(RECORDS TO USE begins)

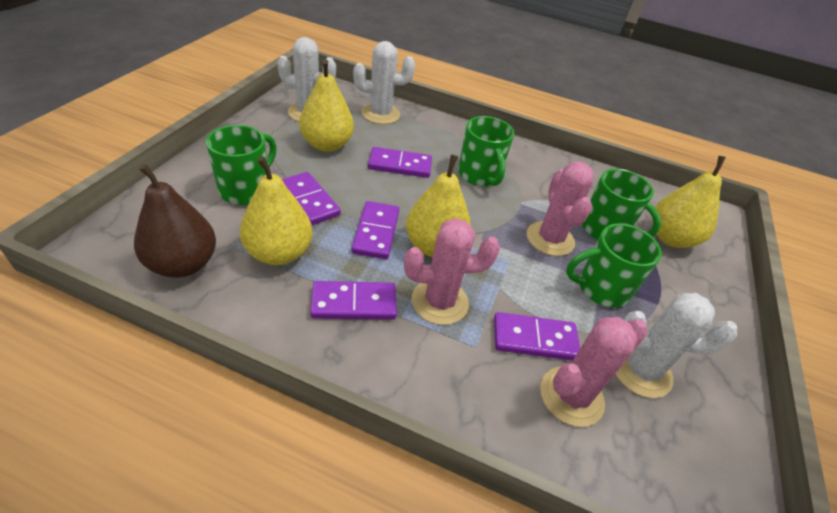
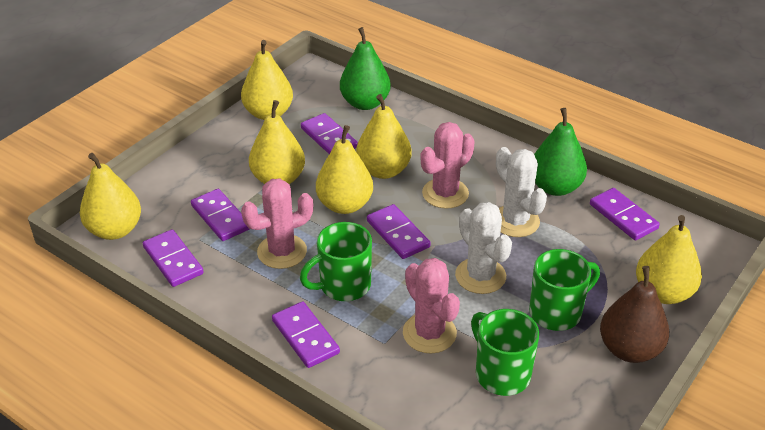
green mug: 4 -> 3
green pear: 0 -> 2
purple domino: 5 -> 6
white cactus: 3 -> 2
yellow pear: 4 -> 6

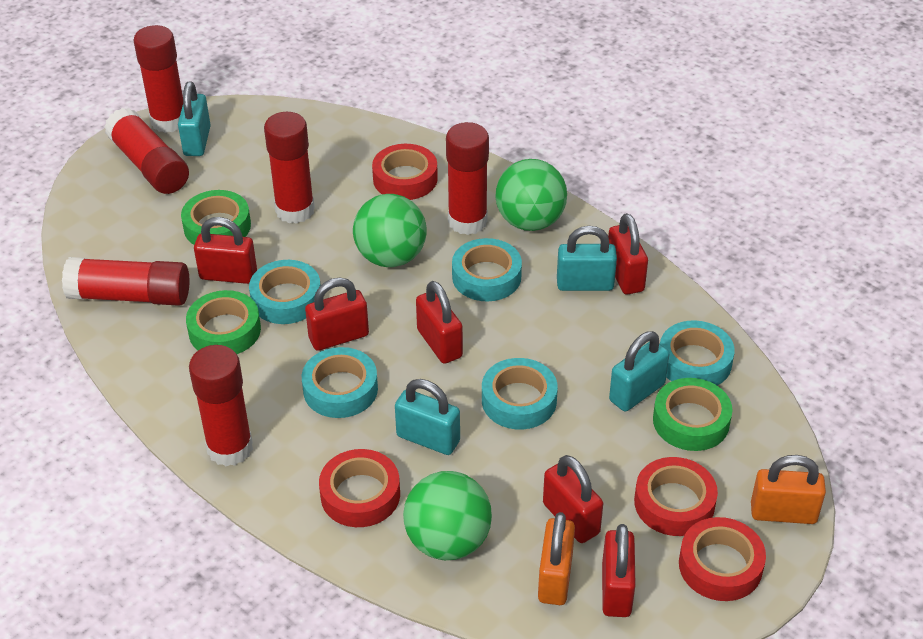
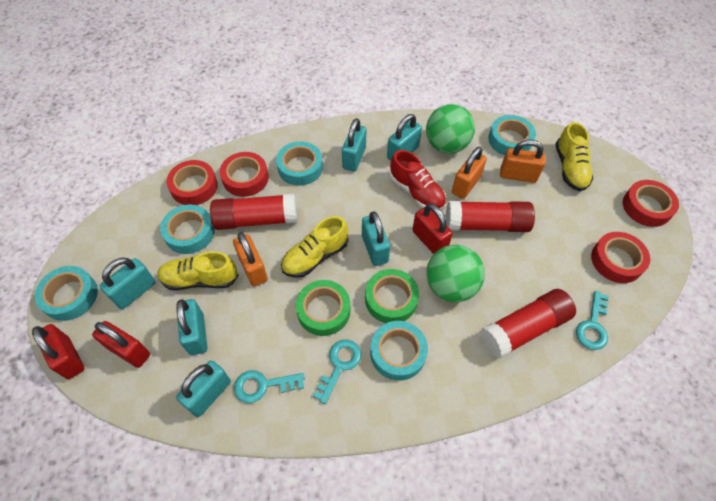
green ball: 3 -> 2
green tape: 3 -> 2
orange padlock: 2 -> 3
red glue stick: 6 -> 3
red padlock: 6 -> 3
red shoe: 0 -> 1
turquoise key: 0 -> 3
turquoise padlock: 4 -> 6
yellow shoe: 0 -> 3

(RECORDS TO USE ends)

WHAT YOU WILL DO | Repeat the entries exactly as they are given, leaving out each image.

OUTPUT BELOW |
green mug: 4 -> 3
green pear: 0 -> 2
purple domino: 5 -> 6
white cactus: 3 -> 2
yellow pear: 4 -> 6

green ball: 3 -> 2
green tape: 3 -> 2
orange padlock: 2 -> 3
red glue stick: 6 -> 3
red padlock: 6 -> 3
red shoe: 0 -> 1
turquoise key: 0 -> 3
turquoise padlock: 4 -> 6
yellow shoe: 0 -> 3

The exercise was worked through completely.